ABOUT THIS EXERCISE: Every entry is to be restated exactly; pictures are not part of the copy.

THE INPUT:
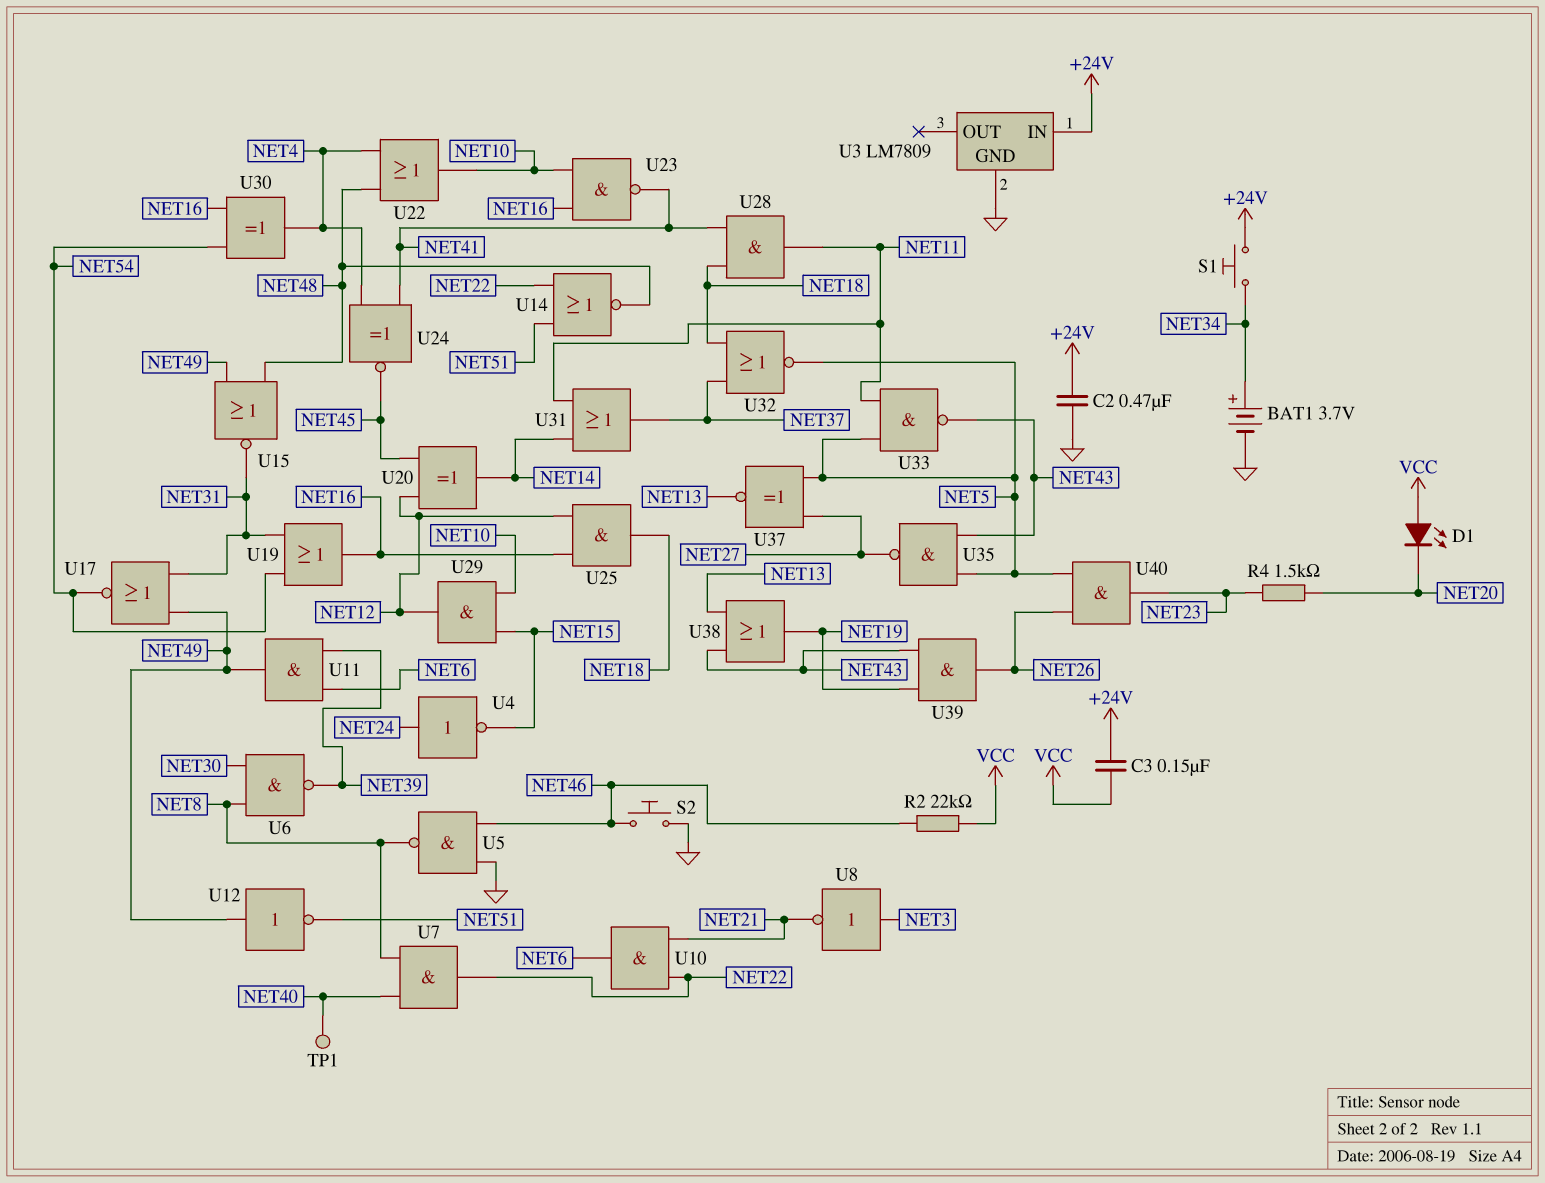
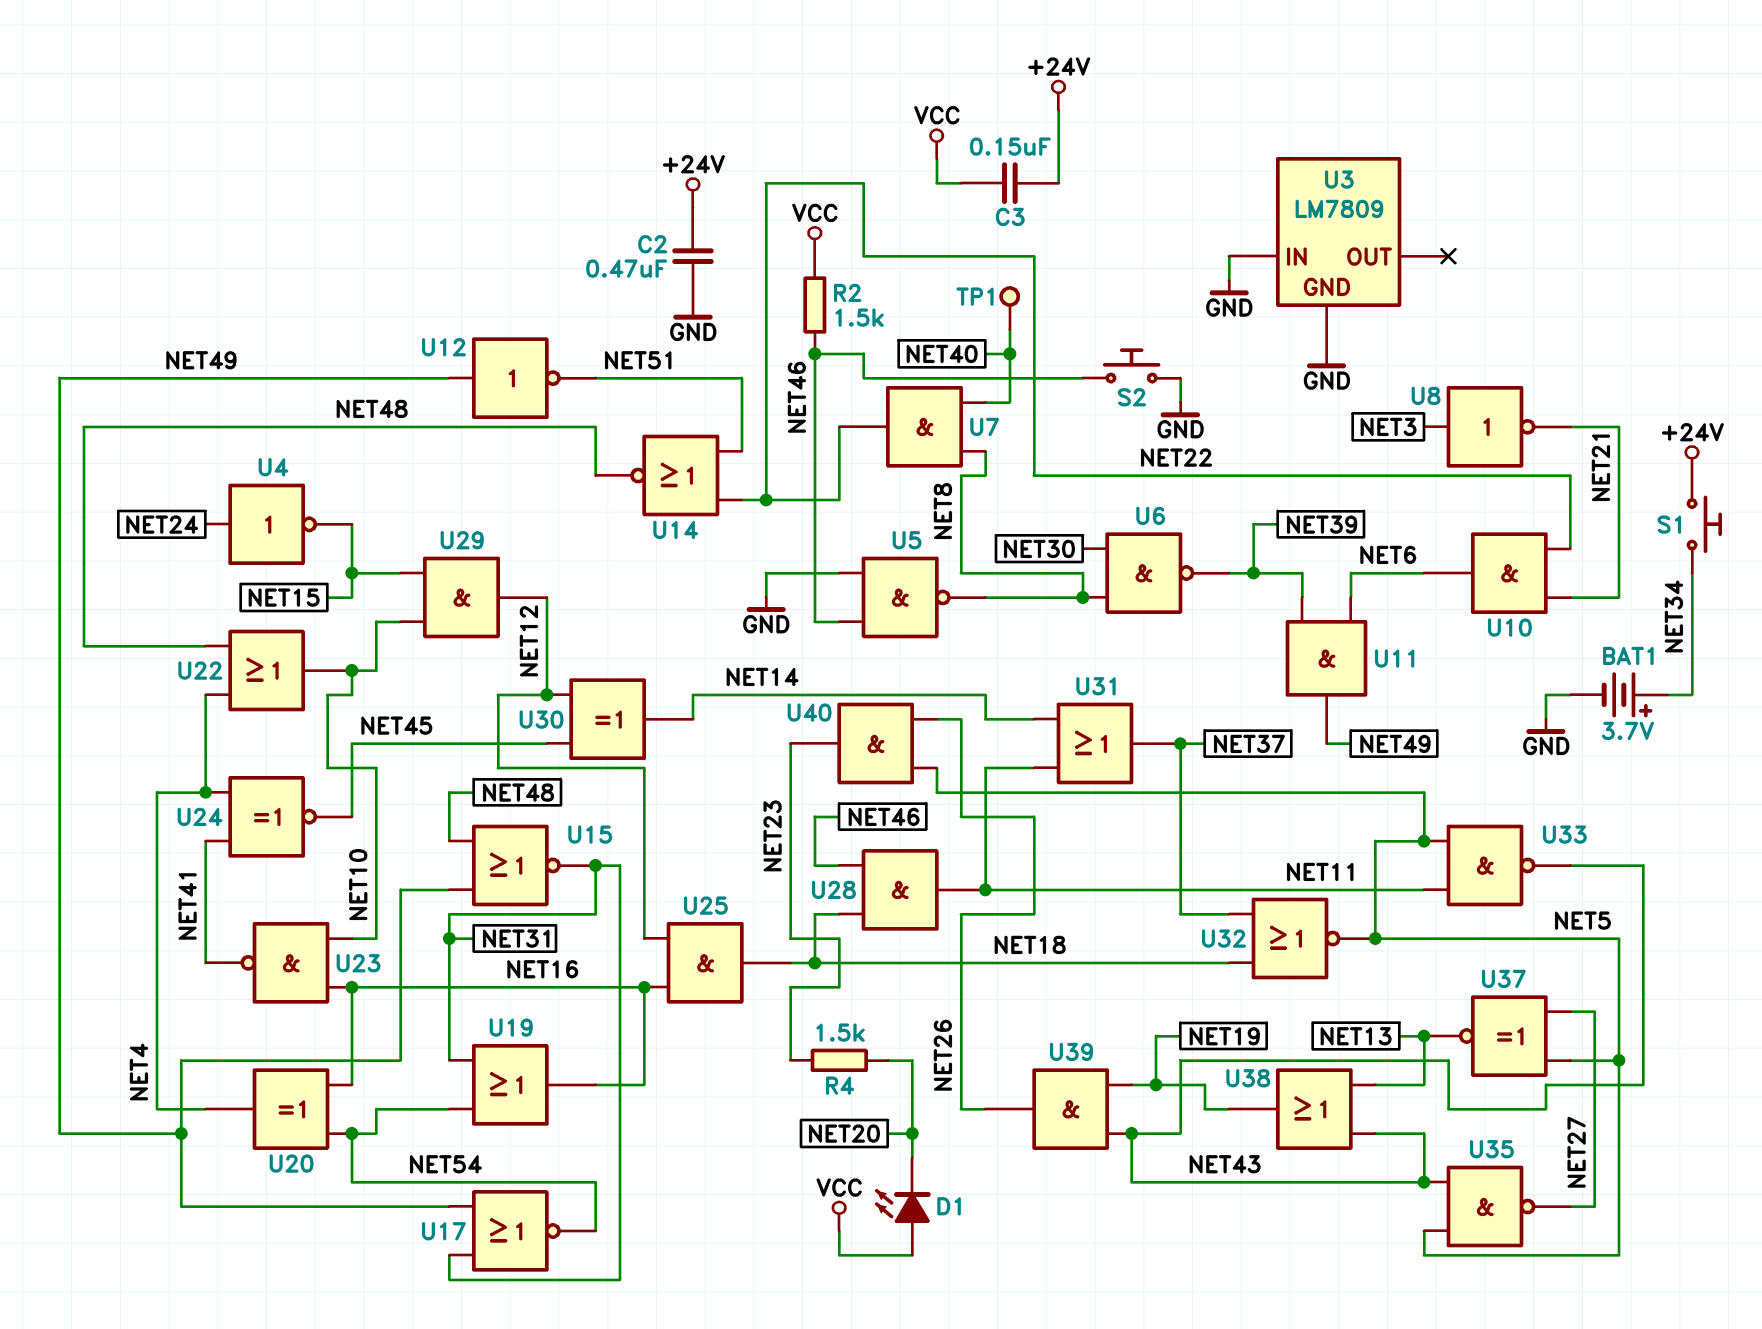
R2: 22k (NET46, VCC) -> 1.5k (NET46, VCC)
U3 pin IN: +24V -> GND
U20: XOR (in NET12, in NET45, out NET14) -> XOR (in NET16, in NET54, out NET4)
U28: AND (in NET18, in NET41, out NET11) -> AND (in NET18, in NET46, out NET11)
U30: XOR (in NET16, in NET54, out NET4) -> XOR (in NET12, in NET45, out NET14)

SOLUTION TO THIS TASK:
R2: 22k (NET46, VCC) -> 1.5k (NET46, VCC)
U3 pin IN: +24V -> GND
U20: XOR (in NET12, in NET45, out NET14) -> XOR (in NET16, in NET54, out NET4)
U28: AND (in NET18, in NET41, out NET11) -> AND (in NET18, in NET46, out NET11)
U30: XOR (in NET16, in NET54, out NET4) -> XOR (in NET12, in NET45, out NET14)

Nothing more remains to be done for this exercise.